**TASK STATEMENT**: Up to and including the line bearing "black wallet: 1 -> 3", output every line of the entries exactly as written, starting from the first; pictures stay out.

LISTED RECORDS START

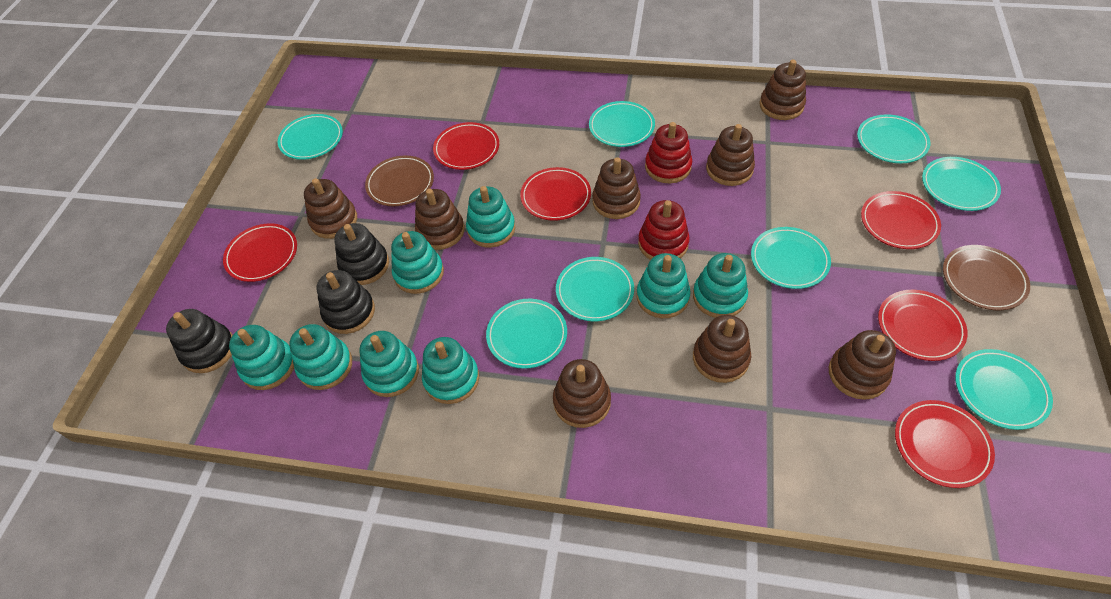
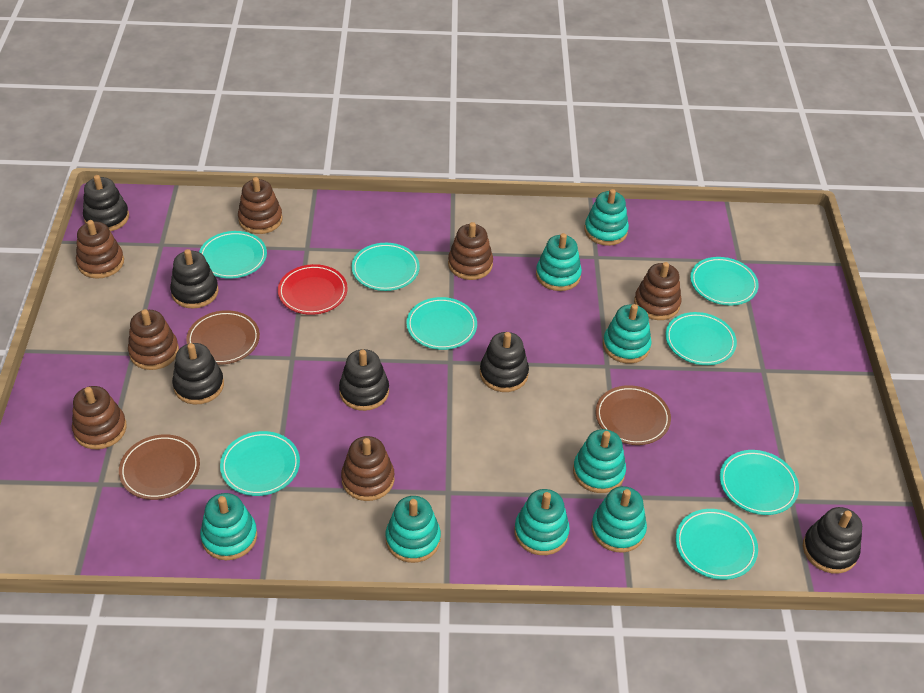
black stacking toy: 3 -> 6
brown plate: 2 -> 3
brown stacking toy: 8 -> 7
red plate: 6 -> 1
red stacking toy: 2 -> 0

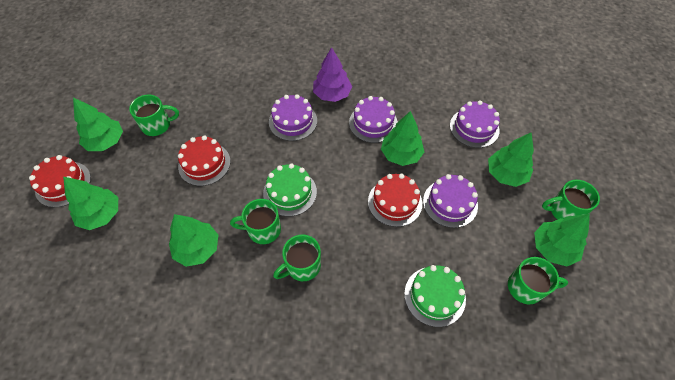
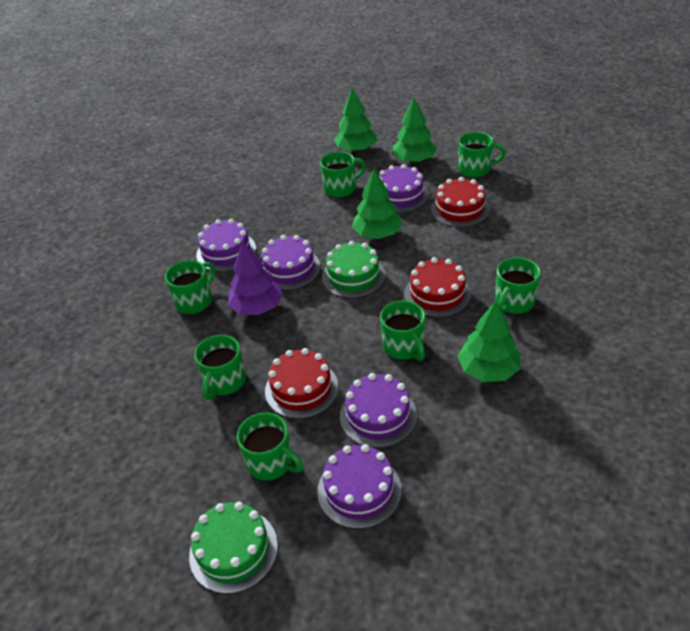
green mug: 5 -> 7
green tree: 6 -> 4
purple cake: 4 -> 5

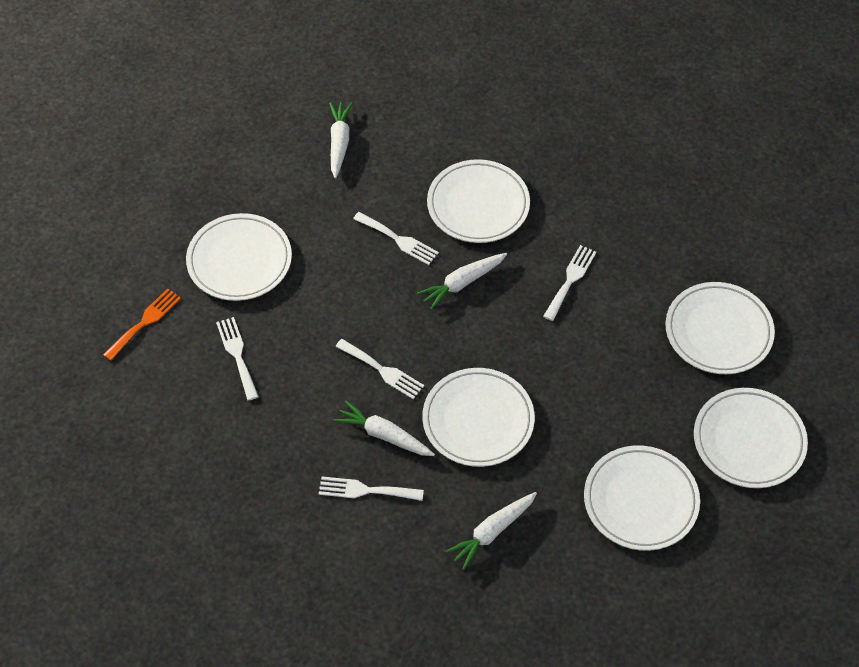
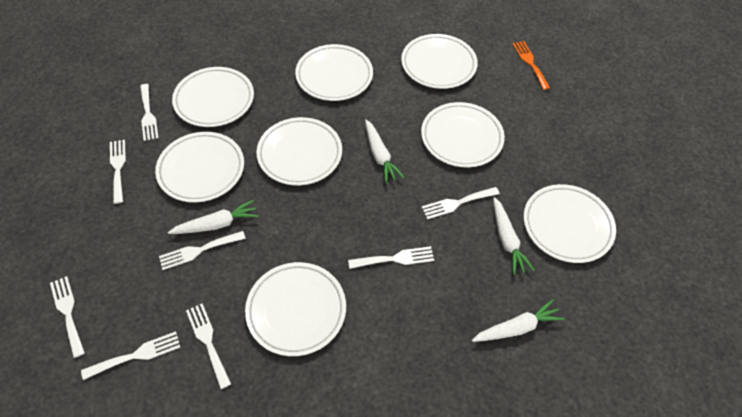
white fork: 5 -> 8
white plate: 6 -> 8

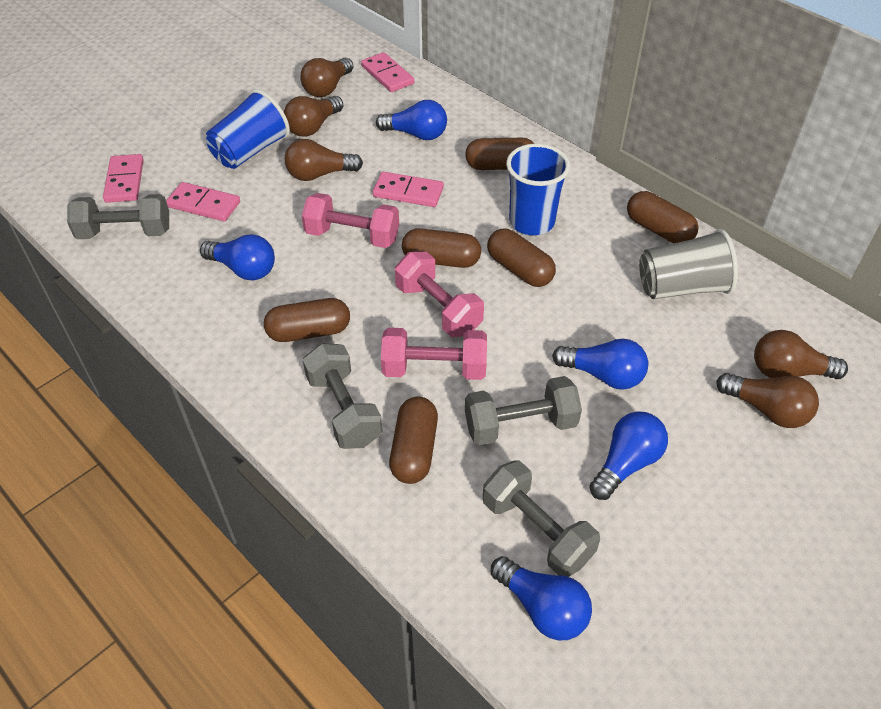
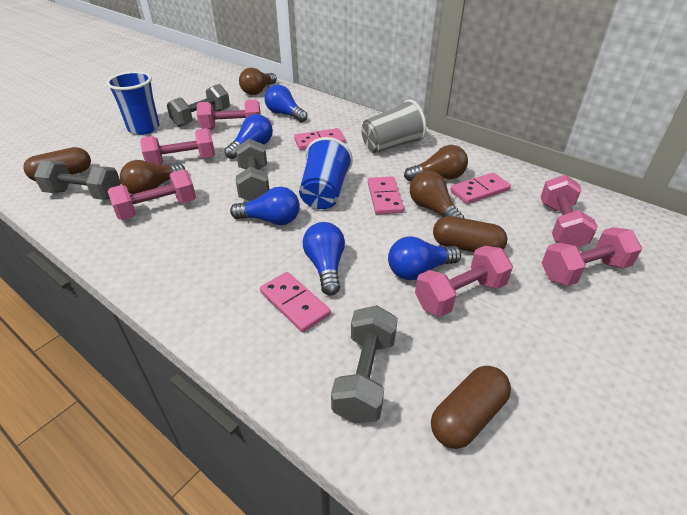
brown capsule: 6 -> 3
brown light bulb: 5 -> 4
pink dumbbell: 3 -> 6

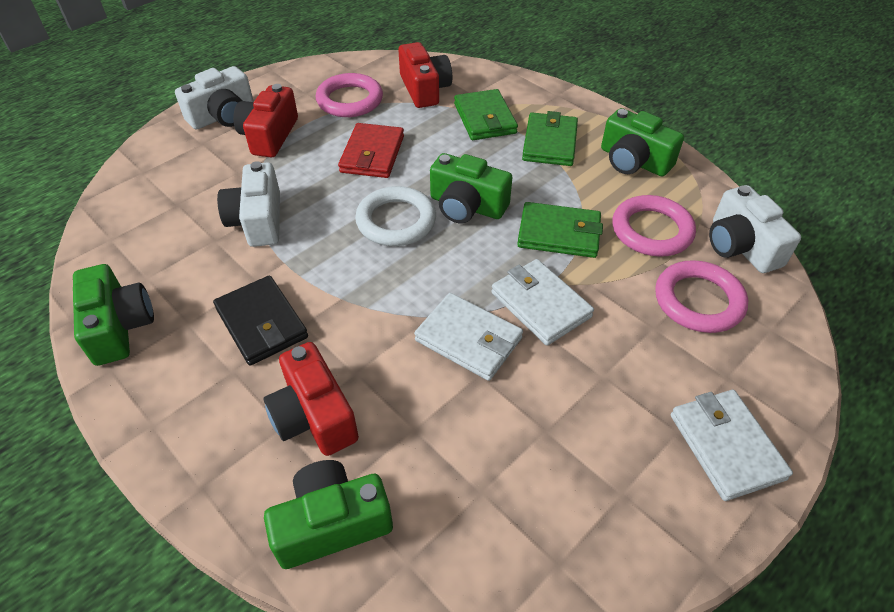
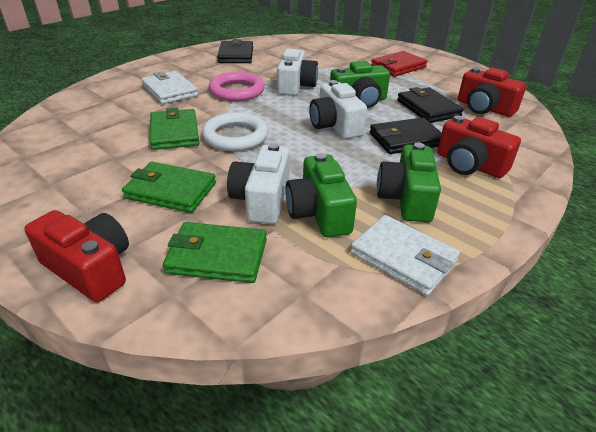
black wallet: 1 -> 3
green camera: 4 -> 3
pink ring: 3 -> 1
white wallet: 3 -> 2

LISTED RECORDS END

**PROBLEM SOLUTION**:
black stacking toy: 3 -> 6
brown plate: 2 -> 3
brown stacking toy: 8 -> 7
red plate: 6 -> 1
red stacking toy: 2 -> 0

green mug: 5 -> 7
green tree: 6 -> 4
purple cake: 4 -> 5

white fork: 5 -> 8
white plate: 6 -> 8

brown capsule: 6 -> 3
brown light bulb: 5 -> 4
pink dumbbell: 3 -> 6

black wallet: 1 -> 3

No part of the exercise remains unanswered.